[SUPPLIED DATA — start]

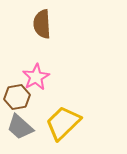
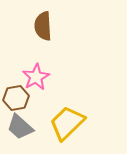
brown semicircle: moved 1 px right, 2 px down
brown hexagon: moved 1 px left, 1 px down
yellow trapezoid: moved 4 px right
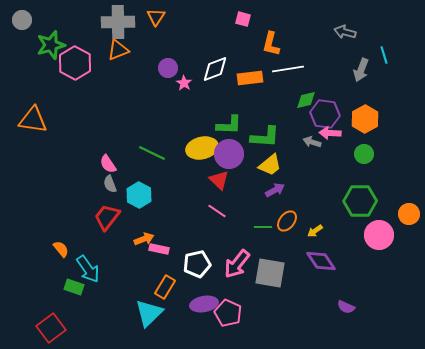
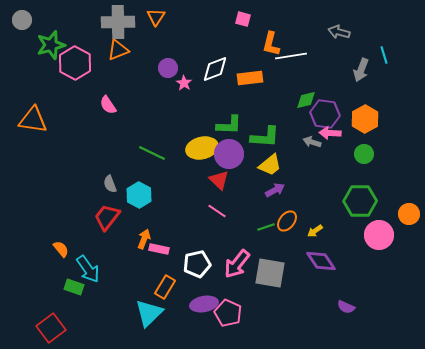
gray arrow at (345, 32): moved 6 px left
white line at (288, 69): moved 3 px right, 13 px up
pink semicircle at (108, 164): moved 59 px up
green line at (263, 227): moved 3 px right; rotated 18 degrees counterclockwise
orange arrow at (144, 239): rotated 48 degrees counterclockwise
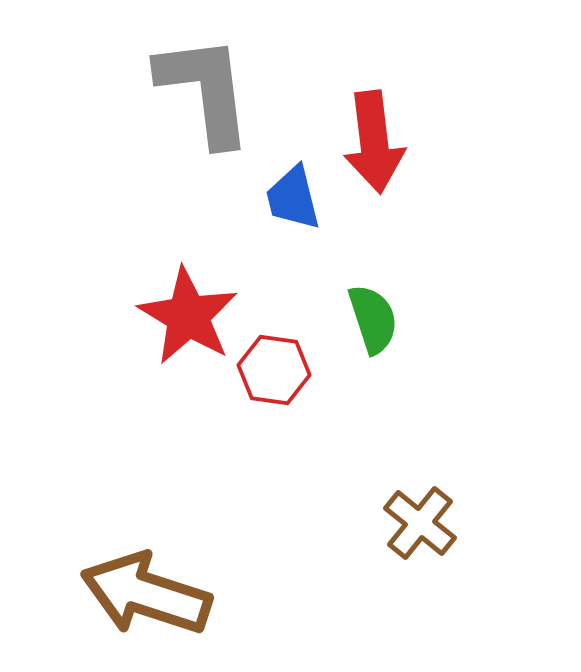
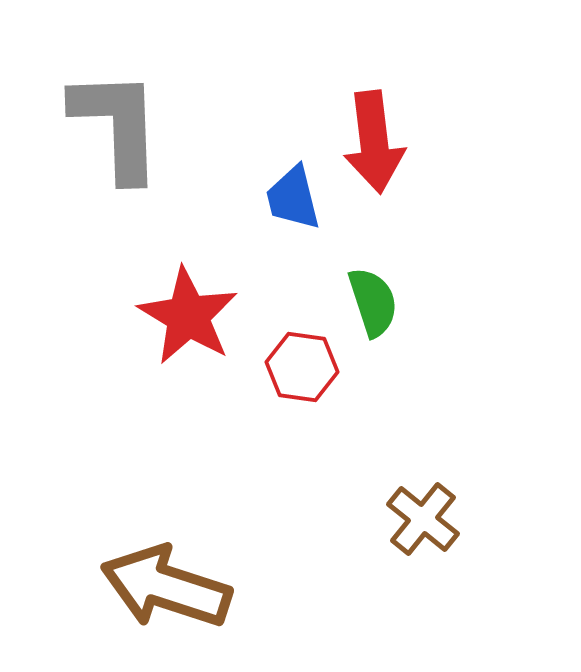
gray L-shape: moved 88 px left, 35 px down; rotated 5 degrees clockwise
green semicircle: moved 17 px up
red hexagon: moved 28 px right, 3 px up
brown cross: moved 3 px right, 4 px up
brown arrow: moved 20 px right, 7 px up
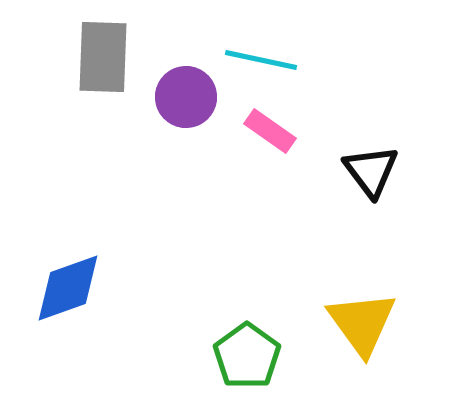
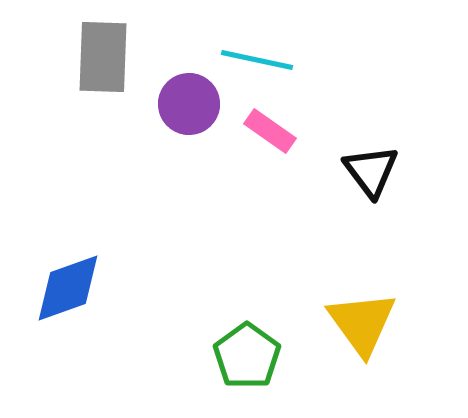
cyan line: moved 4 px left
purple circle: moved 3 px right, 7 px down
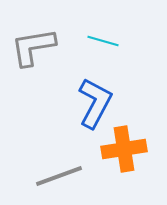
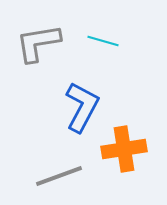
gray L-shape: moved 5 px right, 4 px up
blue L-shape: moved 13 px left, 4 px down
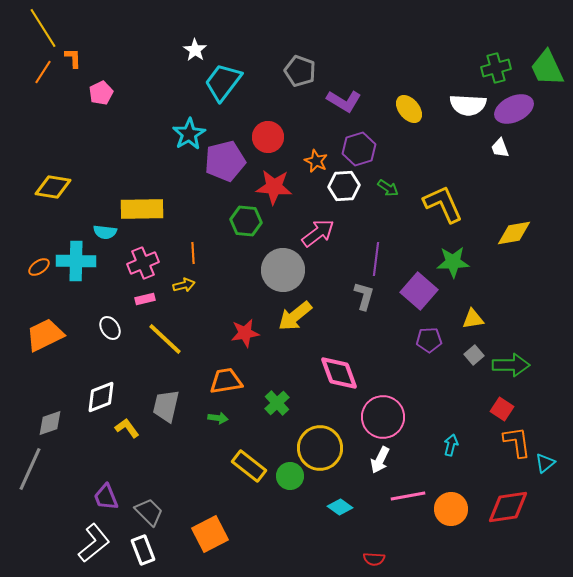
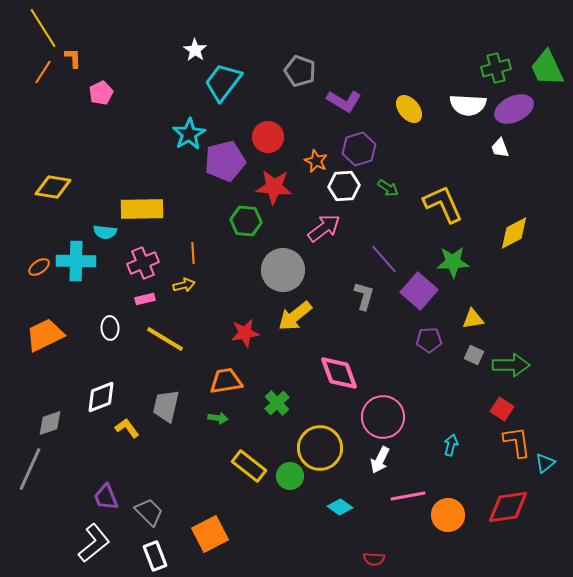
pink arrow at (318, 233): moved 6 px right, 5 px up
yellow diamond at (514, 233): rotated 18 degrees counterclockwise
purple line at (376, 259): moved 8 px right; rotated 48 degrees counterclockwise
white ellipse at (110, 328): rotated 30 degrees clockwise
yellow line at (165, 339): rotated 12 degrees counterclockwise
gray square at (474, 355): rotated 24 degrees counterclockwise
orange circle at (451, 509): moved 3 px left, 6 px down
white rectangle at (143, 550): moved 12 px right, 6 px down
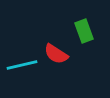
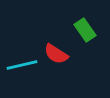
green rectangle: moved 1 px right, 1 px up; rotated 15 degrees counterclockwise
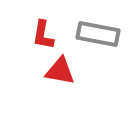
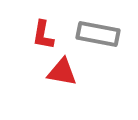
red triangle: moved 2 px right, 1 px down
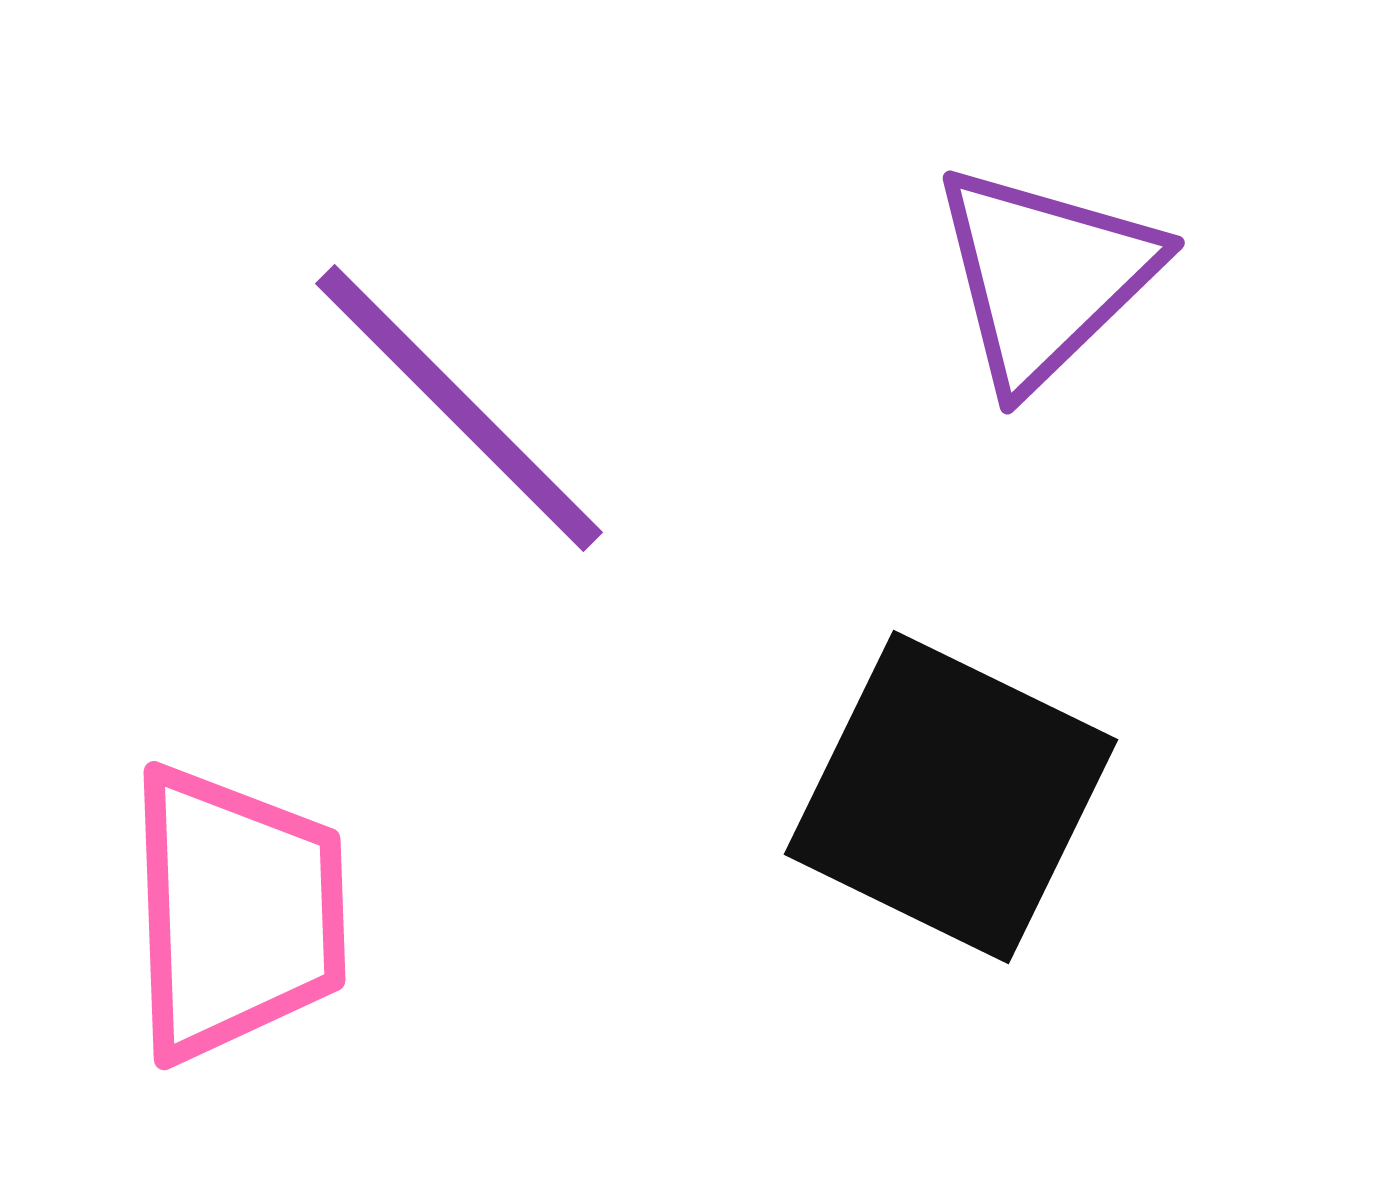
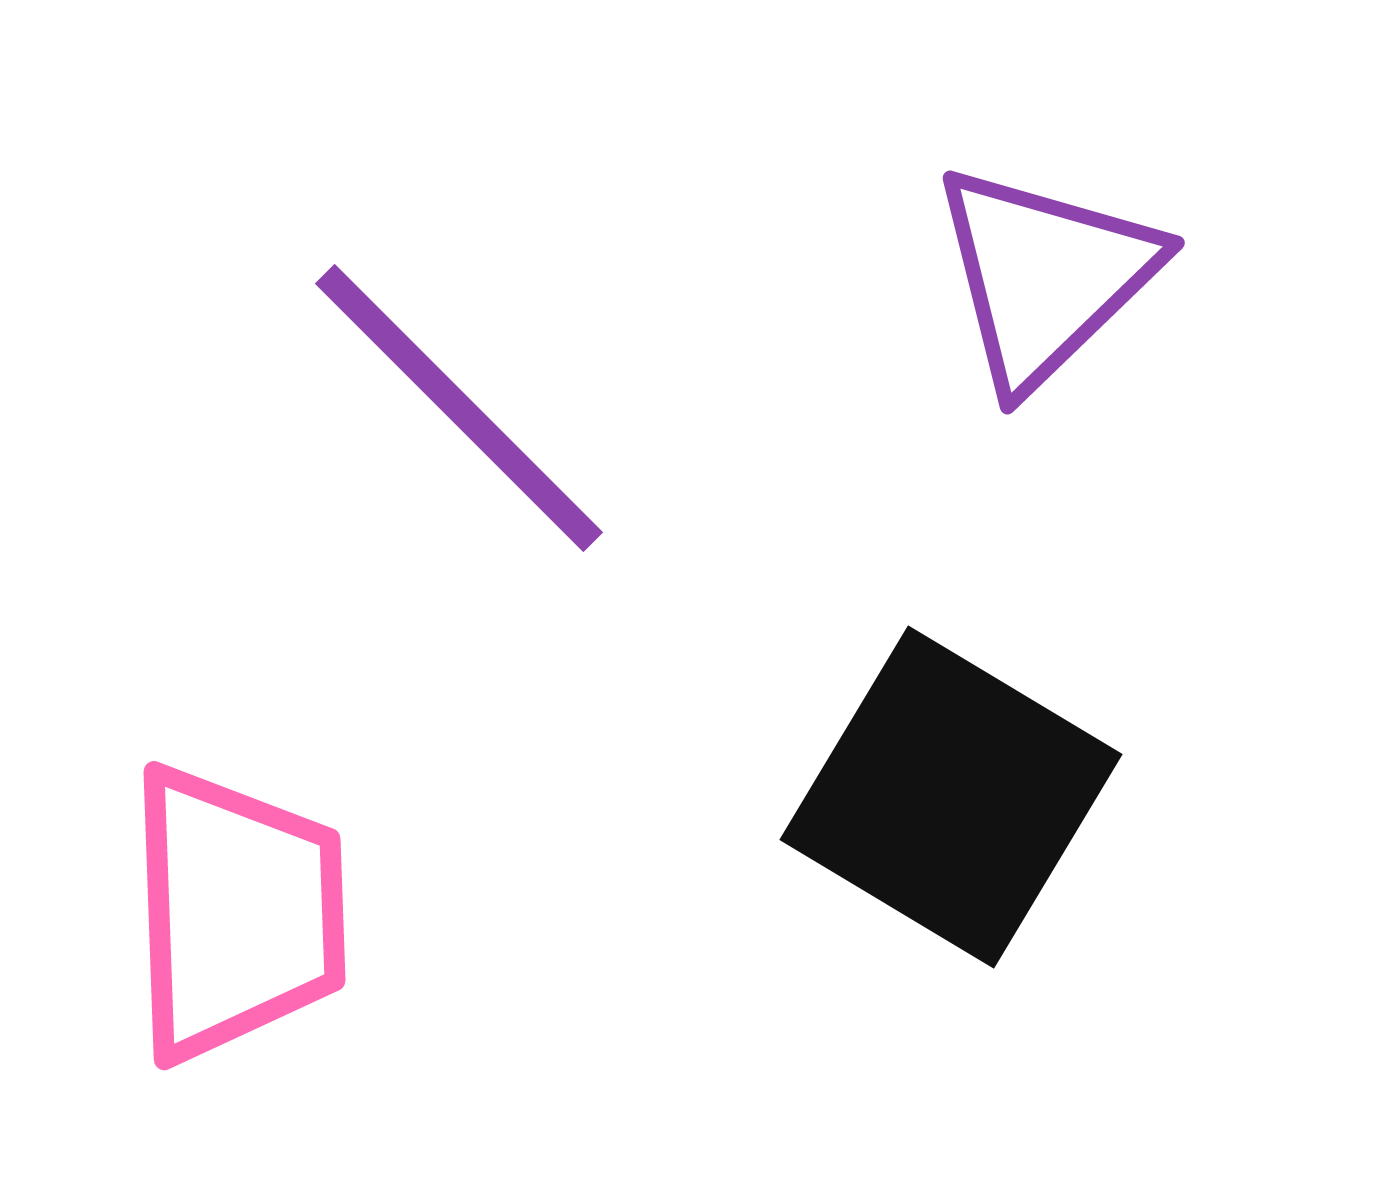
black square: rotated 5 degrees clockwise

[SUPPLIED DATA — finish]

__WORK INSTRUCTION__
What is needed is an exact copy of the lines above from the one with "brown hexagon: moved 1 px left, 1 px down" to the one with "gray square at", both ends kept, and nothing more; please leave the pictures out.

__ANSWER BOX__
brown hexagon: moved 1 px left, 1 px down
yellow trapezoid: moved 4 px right
gray arrow at (345, 32): moved 6 px left
white line at (288, 69): moved 3 px right, 13 px up
pink semicircle at (108, 164): moved 59 px up
green line at (263, 227): moved 3 px right; rotated 18 degrees counterclockwise
orange arrow at (144, 239): rotated 48 degrees counterclockwise
gray L-shape: moved 88 px left, 35 px down; rotated 5 degrees clockwise
green semicircle: moved 17 px up
red hexagon: moved 28 px right, 3 px up
brown cross: moved 3 px right, 4 px up
brown arrow: moved 20 px right, 7 px up
cyan line: moved 4 px left
purple circle: moved 3 px right, 7 px down
gray L-shape: moved 5 px right, 4 px up
blue L-shape: moved 13 px left, 4 px down
pink arrow at (318, 233): moved 6 px right, 5 px up
yellow diamond at (514, 233): rotated 18 degrees counterclockwise
purple line at (376, 259): moved 8 px right; rotated 48 degrees counterclockwise
white ellipse at (110, 328): rotated 30 degrees clockwise
yellow line at (165, 339): rotated 12 degrees counterclockwise
gray square at (474, 355): rotated 24 degrees counterclockwise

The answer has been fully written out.